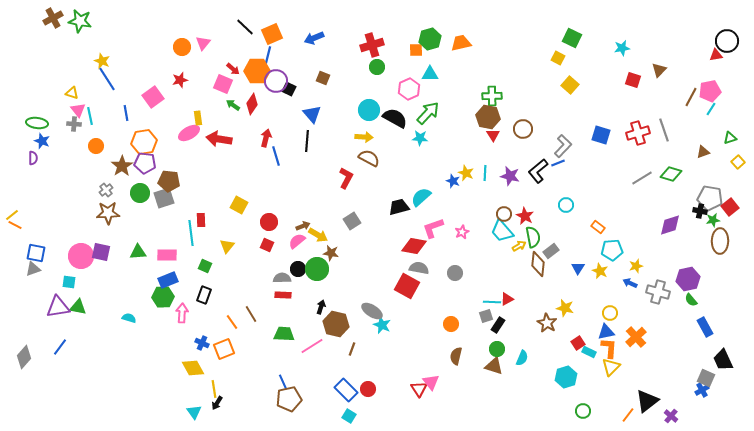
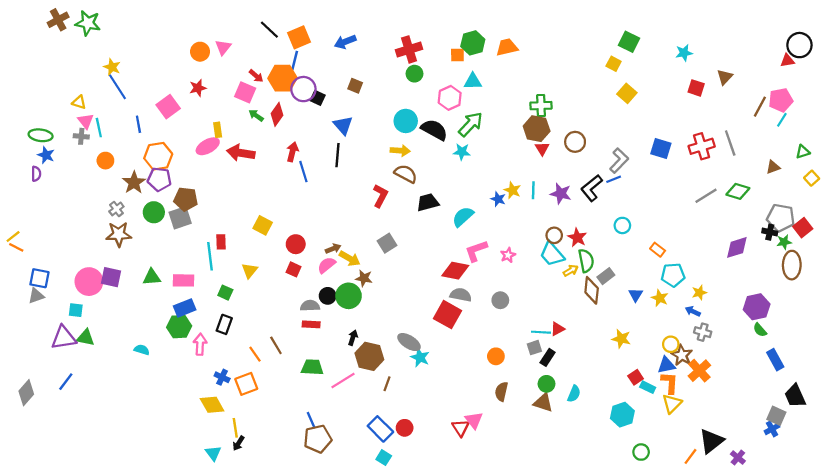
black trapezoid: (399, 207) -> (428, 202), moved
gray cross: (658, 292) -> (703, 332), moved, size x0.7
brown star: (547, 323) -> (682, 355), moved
•••
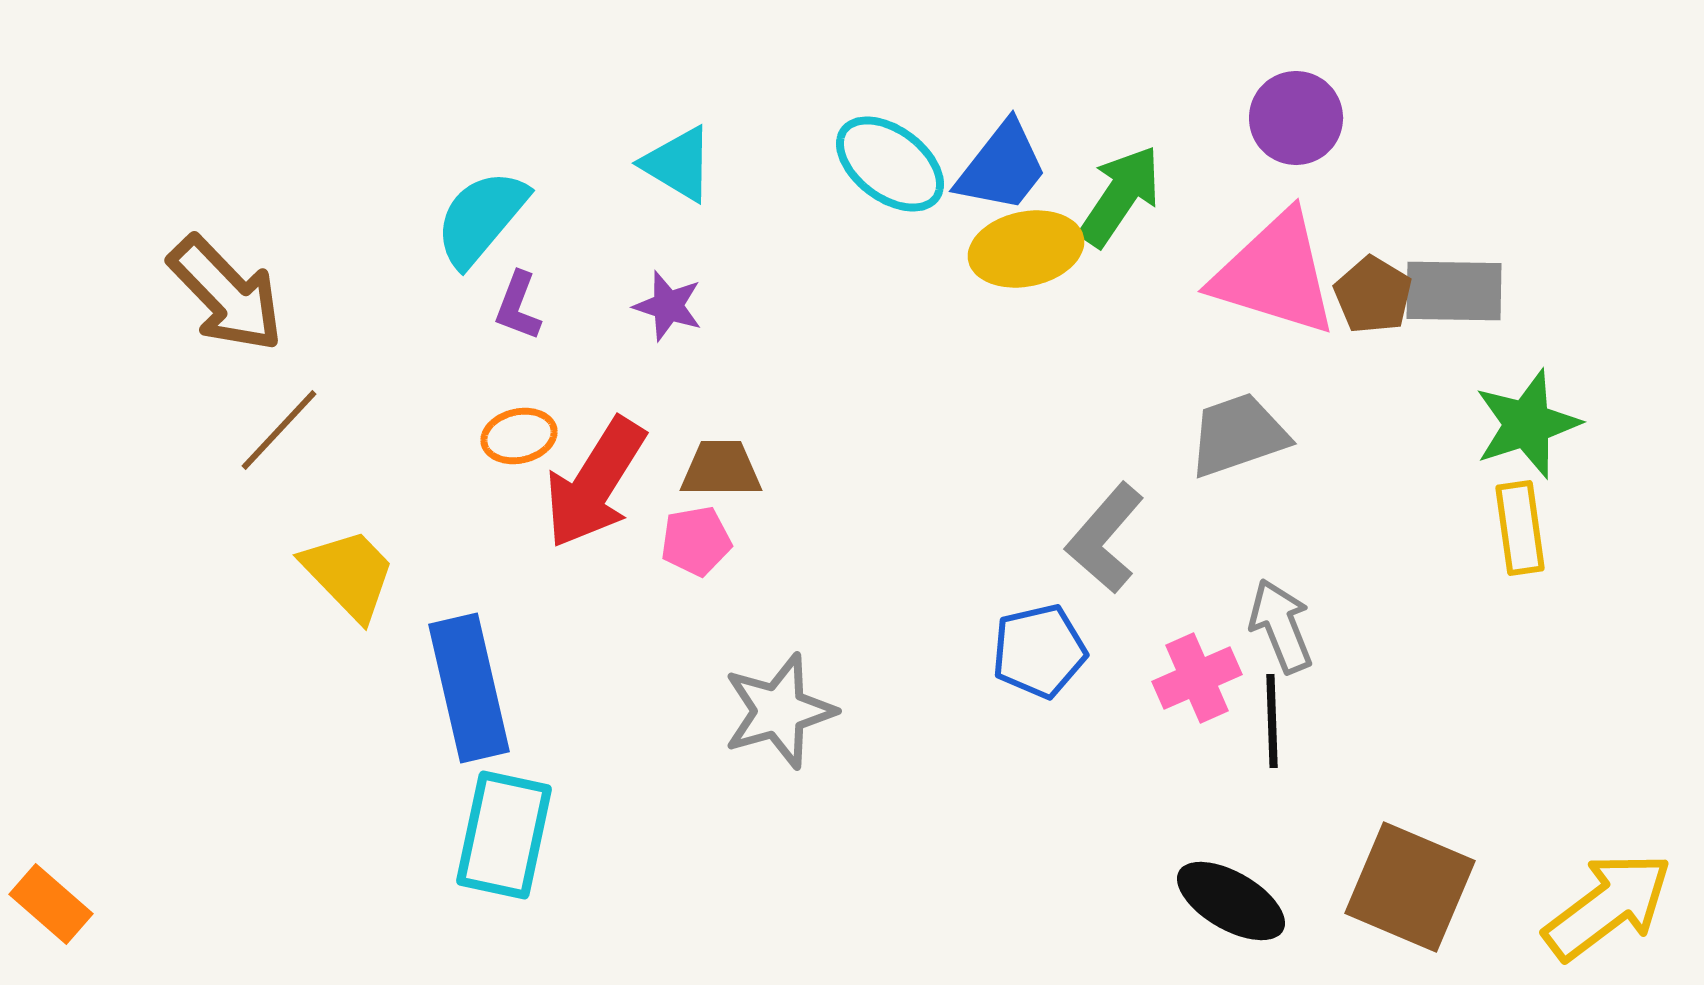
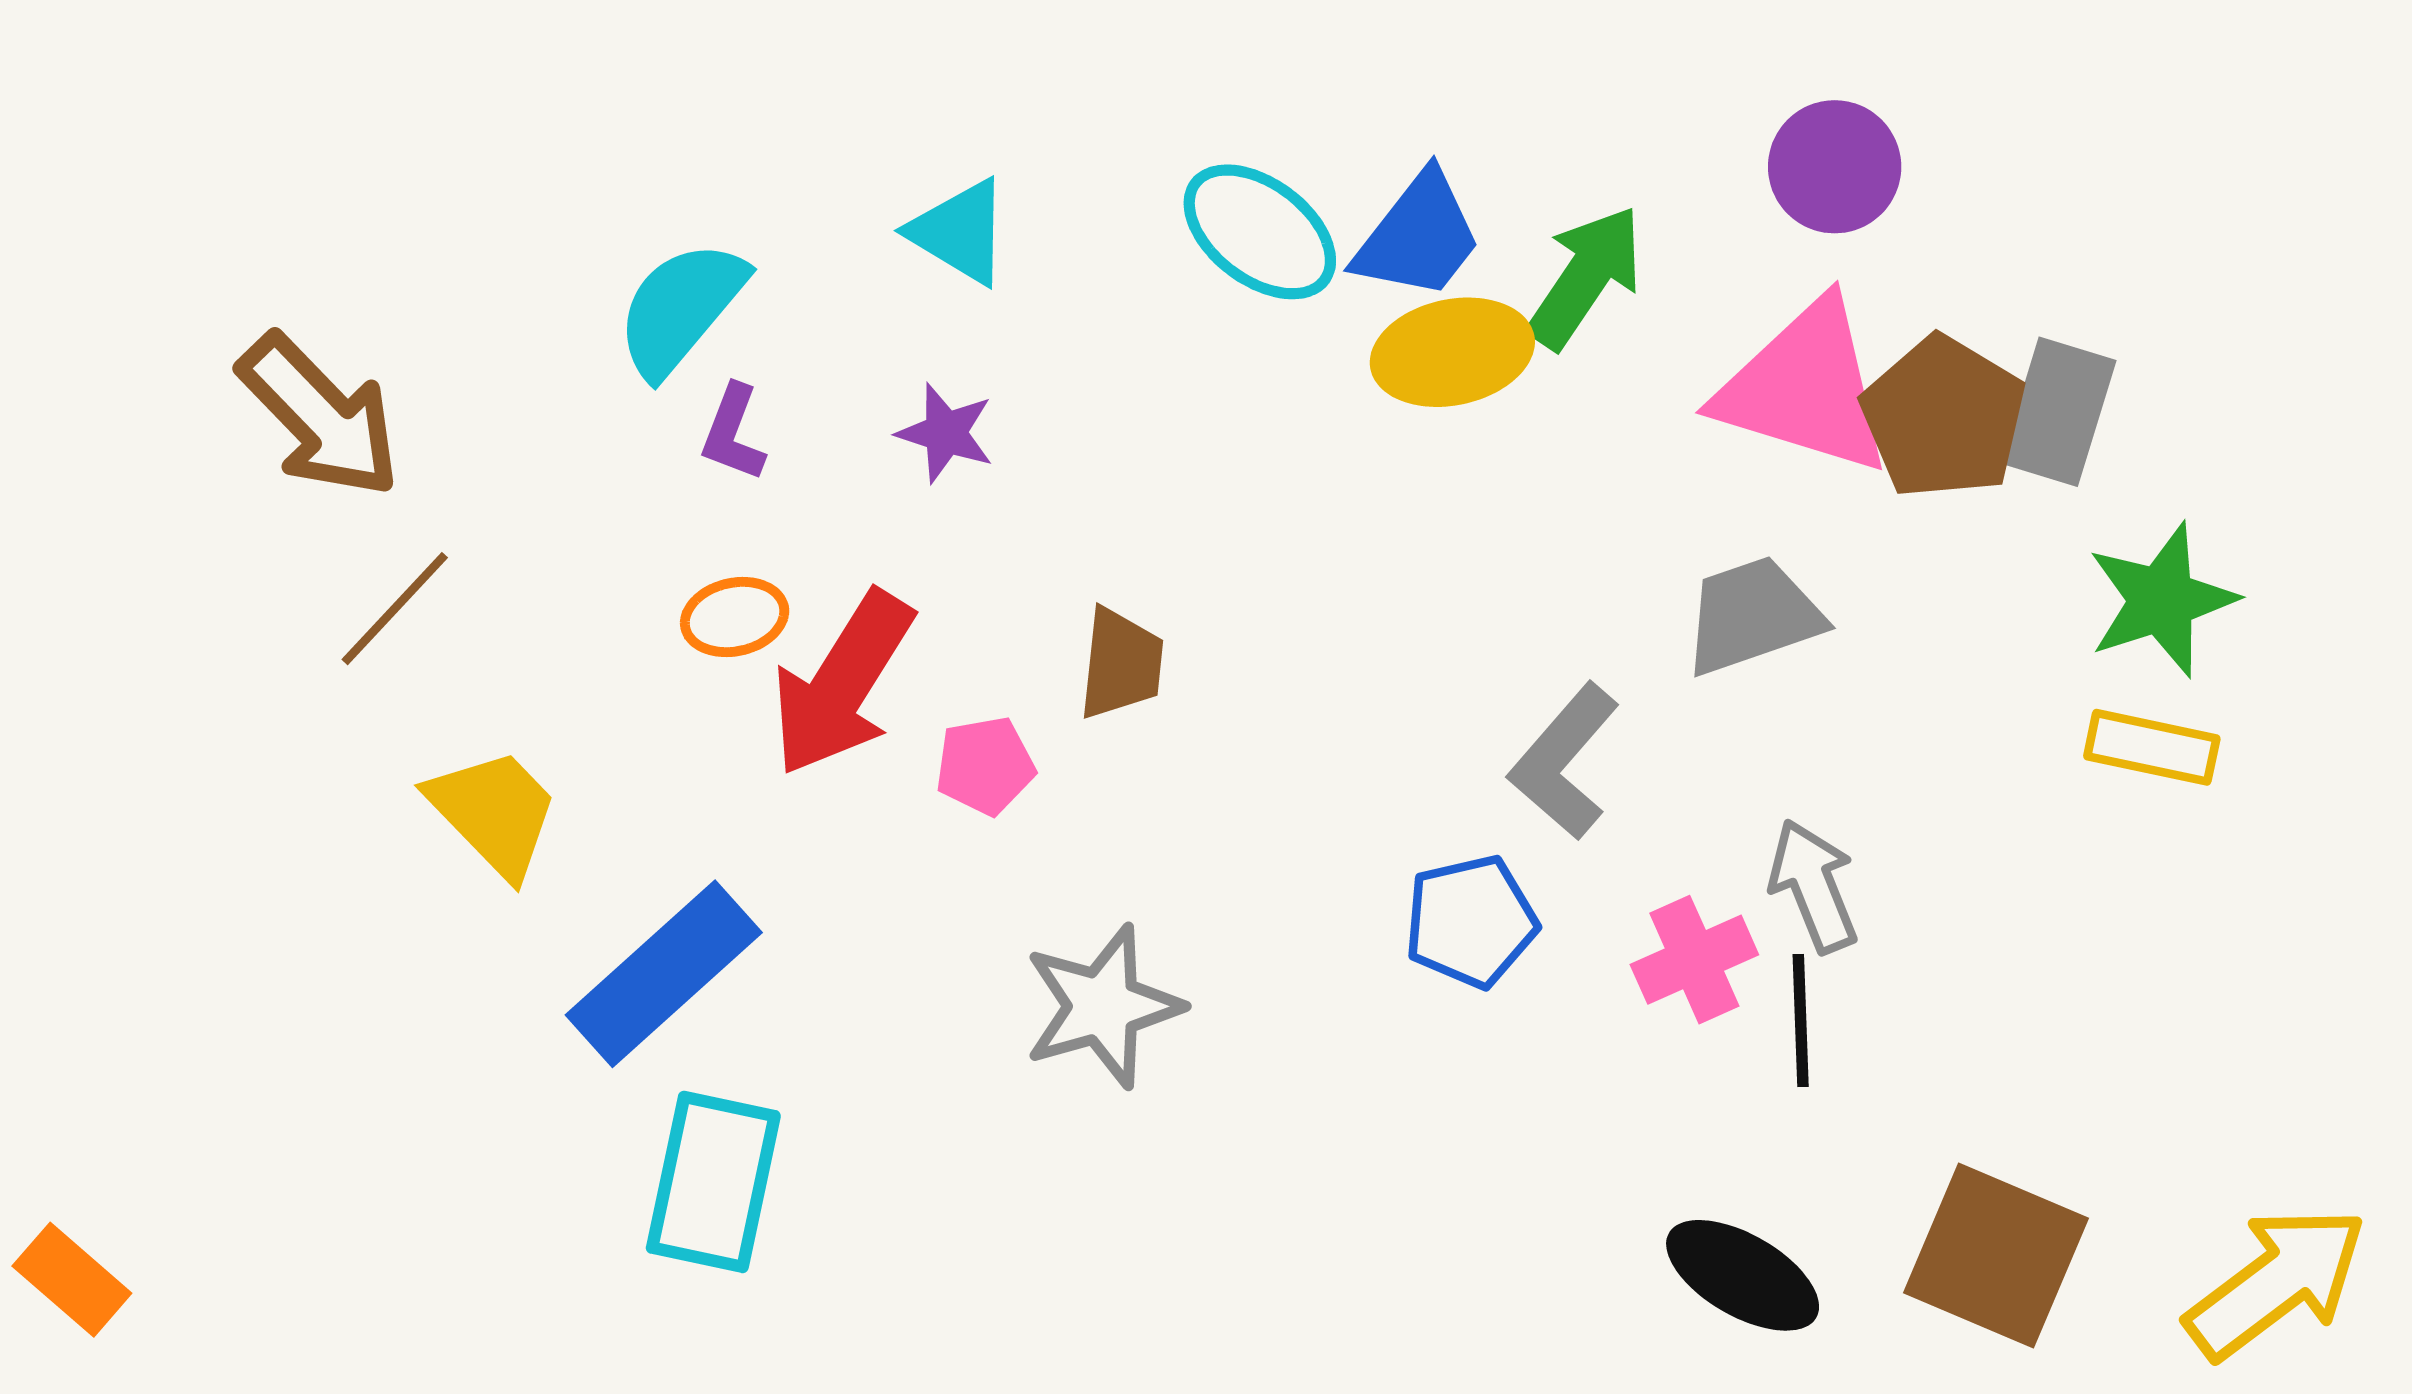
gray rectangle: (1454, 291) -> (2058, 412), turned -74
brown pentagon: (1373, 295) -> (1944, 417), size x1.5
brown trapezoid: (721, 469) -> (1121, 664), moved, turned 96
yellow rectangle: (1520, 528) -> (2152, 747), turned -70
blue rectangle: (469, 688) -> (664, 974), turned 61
•••
--- Exercise aim ---
Once the lines above that include "size" are counted, report the number and nothing else.

--- Answer space ---
2